__EXERCISE OBJECTIVE__
Set down exactly the lines in the records below that run from the line with "camera: 15 degrees left, 20 degrees up" to the line with "paint brush/bright orange", inclusive, and nothing more.

[[ DATA FOR PROCESSING, beginning ]]

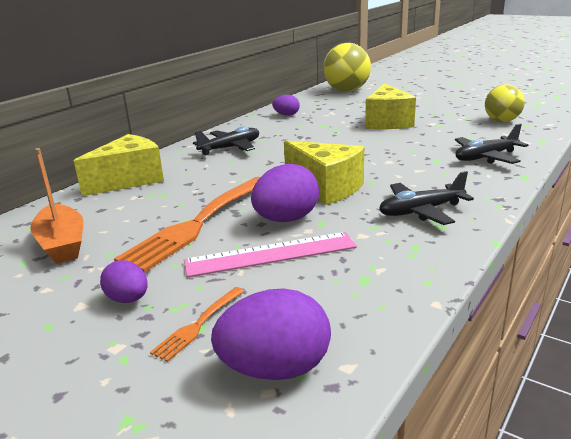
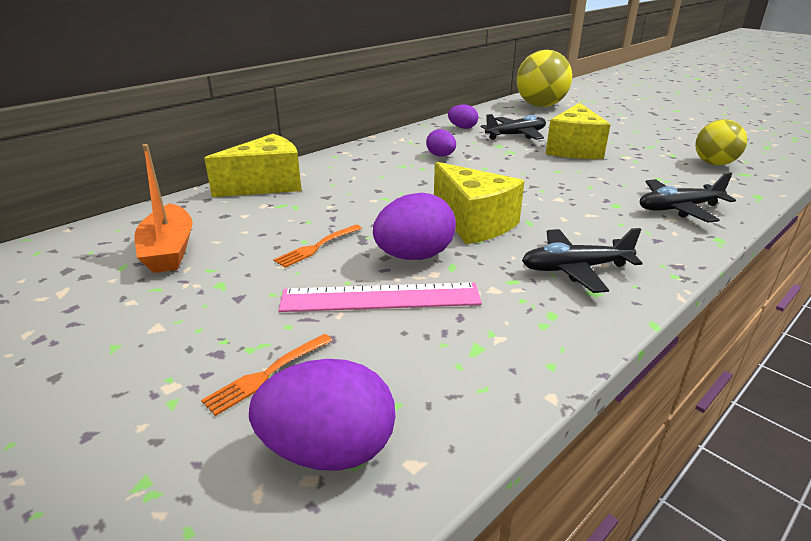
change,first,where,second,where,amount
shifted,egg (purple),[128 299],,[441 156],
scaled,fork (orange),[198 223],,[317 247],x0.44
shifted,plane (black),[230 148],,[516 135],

[[ DATA FOR PROCESSING, end ]]
[[ DATA FOR PROCESSING, beginning ]]

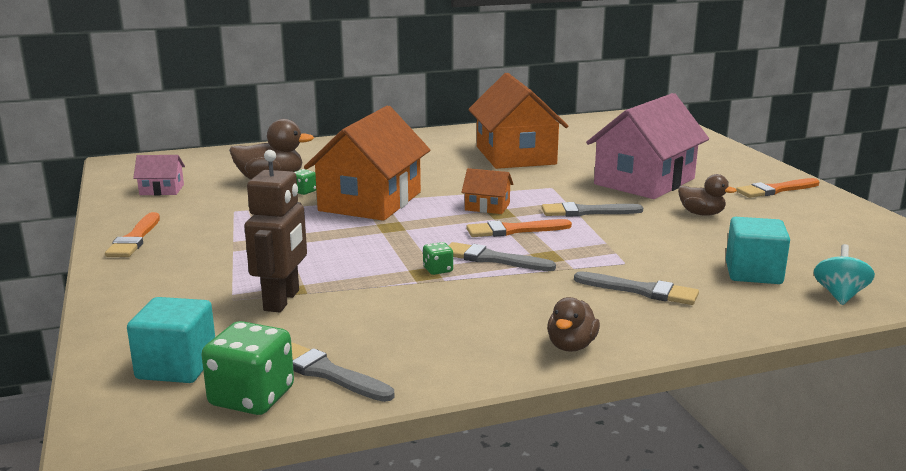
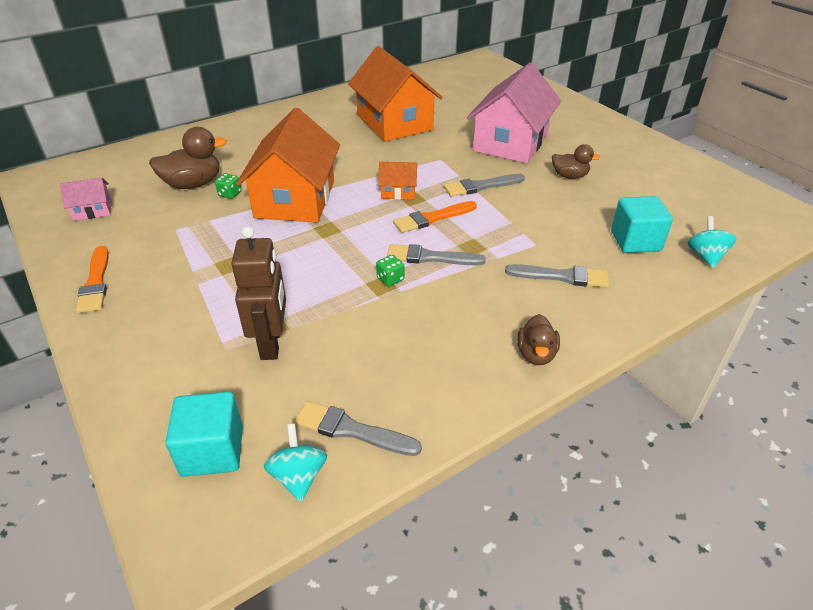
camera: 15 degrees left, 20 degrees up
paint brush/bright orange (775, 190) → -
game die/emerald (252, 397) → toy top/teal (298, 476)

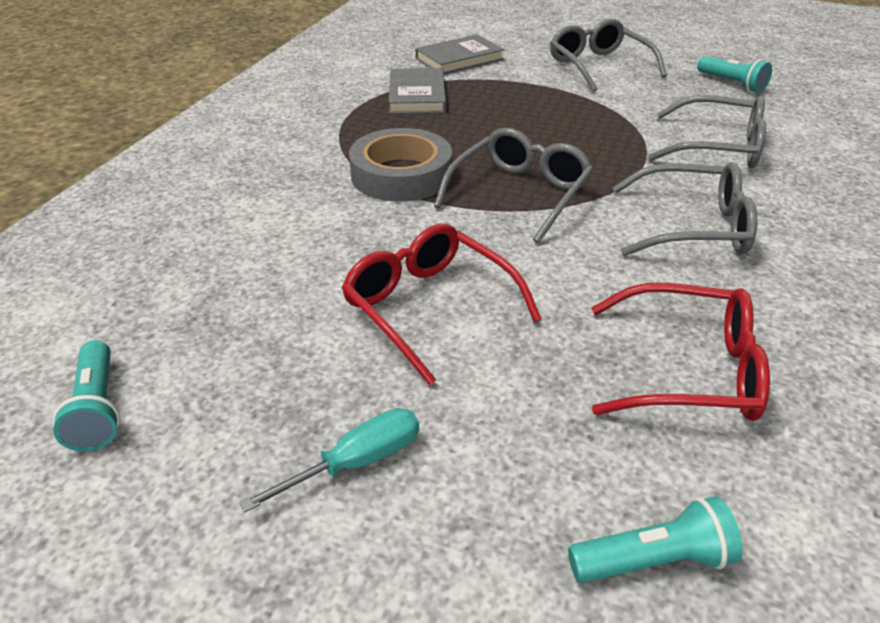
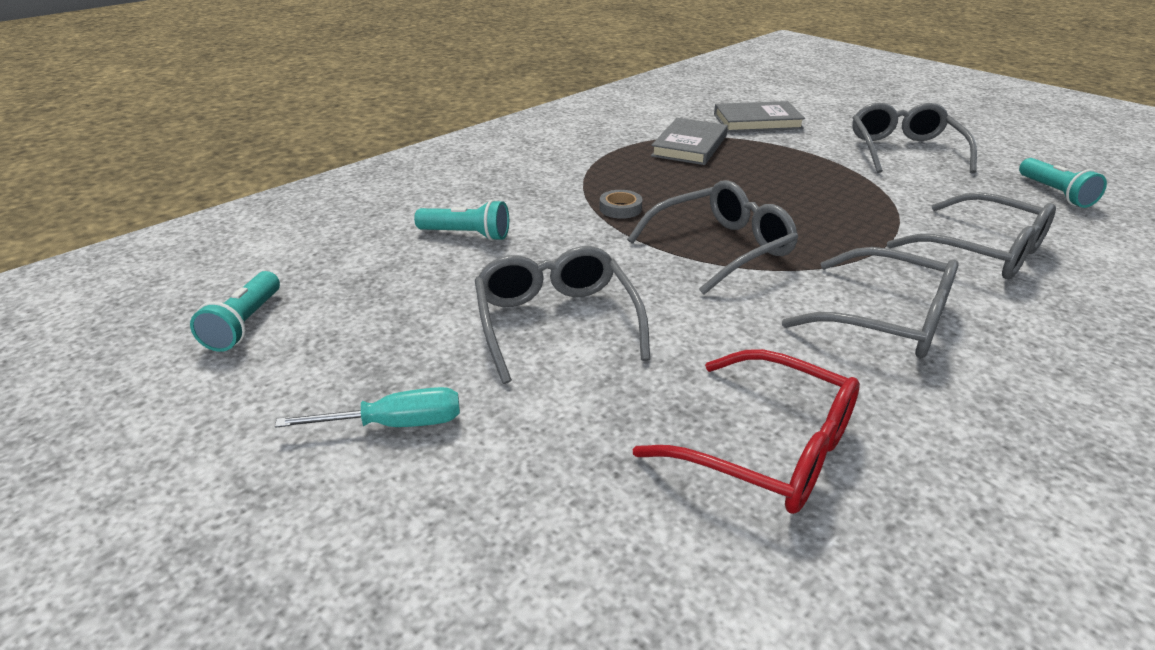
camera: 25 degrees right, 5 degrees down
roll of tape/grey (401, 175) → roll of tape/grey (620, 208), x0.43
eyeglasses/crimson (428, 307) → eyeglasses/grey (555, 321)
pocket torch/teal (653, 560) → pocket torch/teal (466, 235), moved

[[ DATA FOR PROCESSING, end ]]

__SOLVED EXERCISE__
camera: 15 degrees left, 20 degrees up
paint brush/bright orange (775, 190) → -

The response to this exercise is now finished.